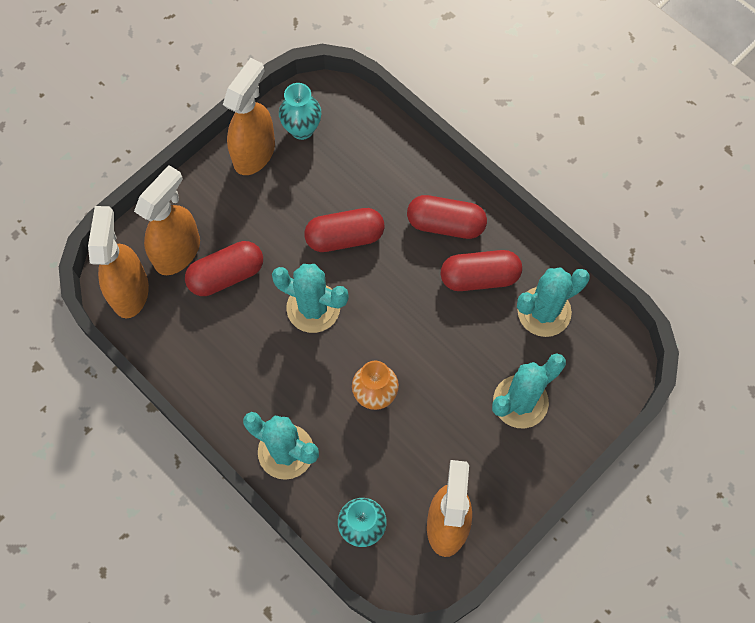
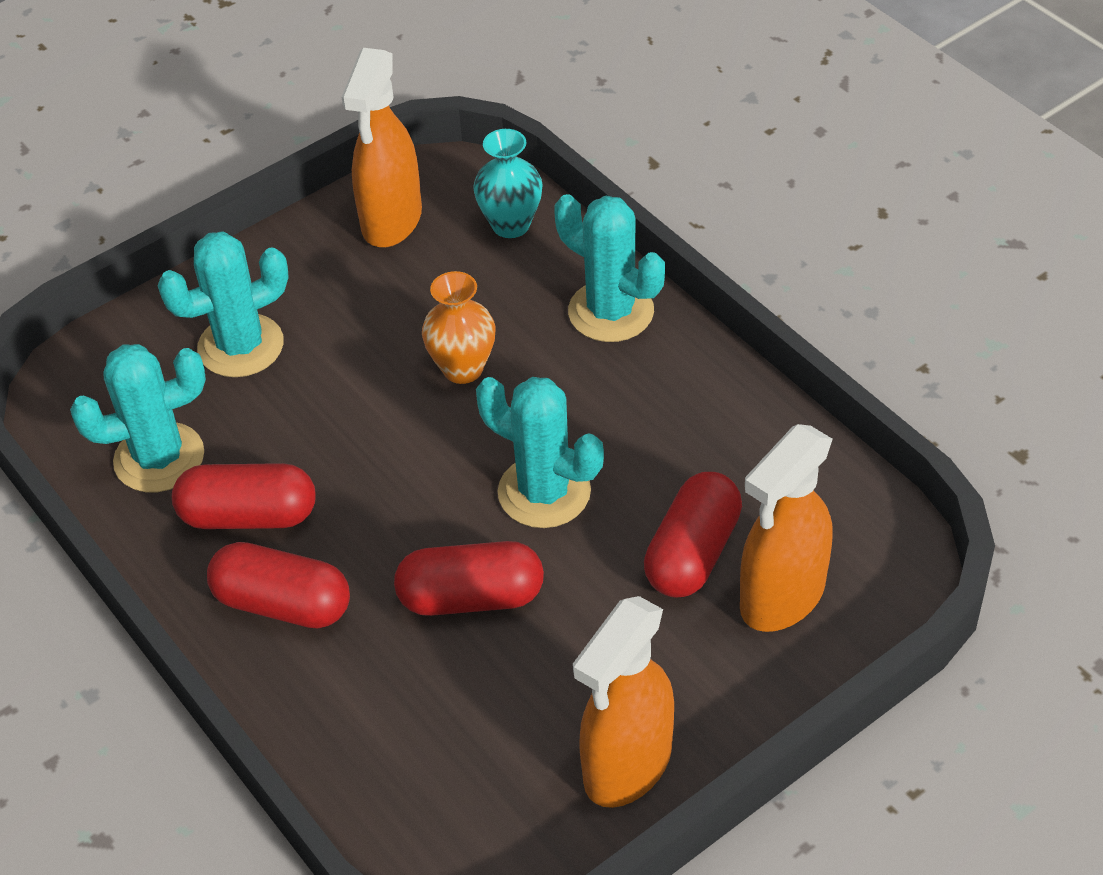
camera: 170 degrees left, 20 degrees down
(130, 291) = (866, 541): orange spray bottle -> none
(226, 275) = (693, 553): red capsule -> red capsule turned 45 degrees counterclockwise
(302, 129) = (524, 806): turquoise vase -> none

---

Where a line above includes "none", copy that line.

→ SOLUTION TO THIS TASK
(130, 291) = (866, 541): orange spray bottle -> none
(302, 129) = (524, 806): turquoise vase -> none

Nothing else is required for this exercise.